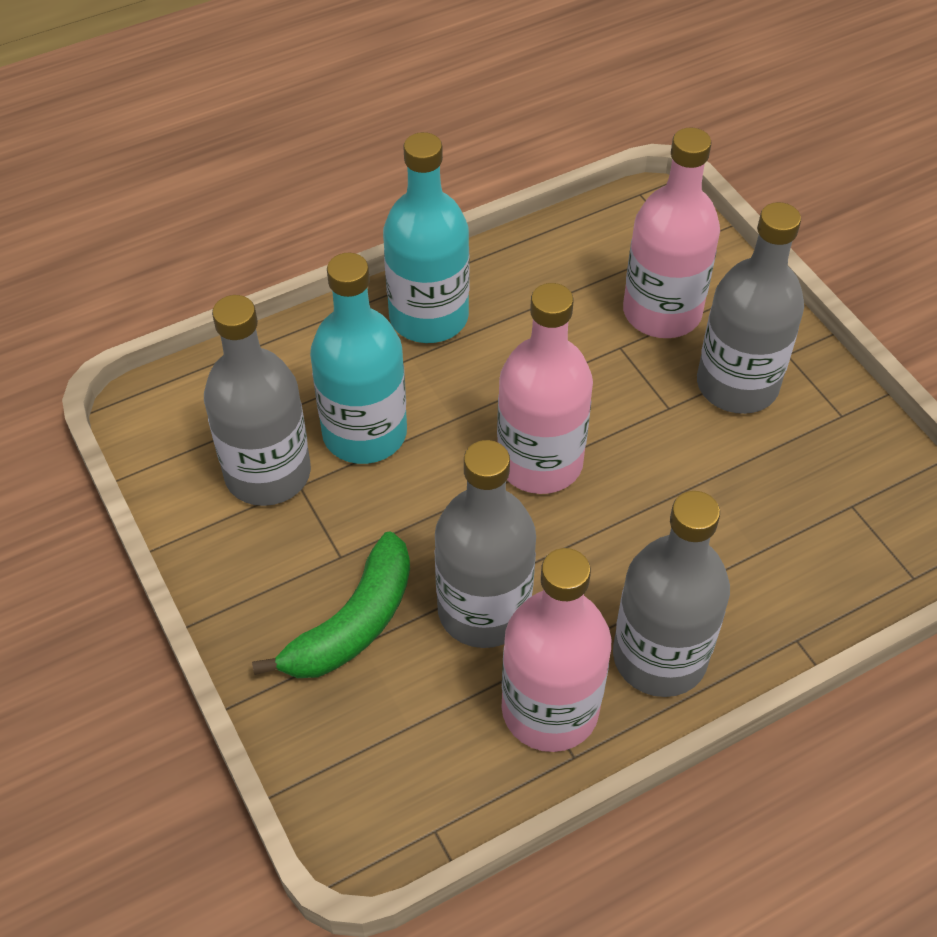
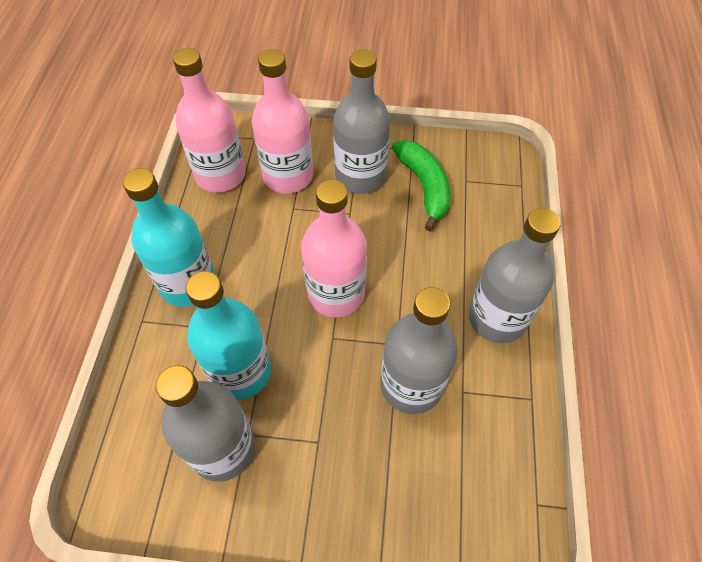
camera: 55 degrees left, 5 degrees up
(353, 623) = (371, 464): green banana -> green banana (424, 186)
(550, 709) = (496, 392): pink bottle -> pink bottle (220, 175)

★ ★ ★

Task brief:
Every line above is to be given again exactly, apart from the pictures.

Finished task:
camera: 55 degrees left, 5 degrees up
(353, 623) = (371, 464): green banana -> green banana (424, 186)
(550, 709) = (496, 392): pink bottle -> pink bottle (220, 175)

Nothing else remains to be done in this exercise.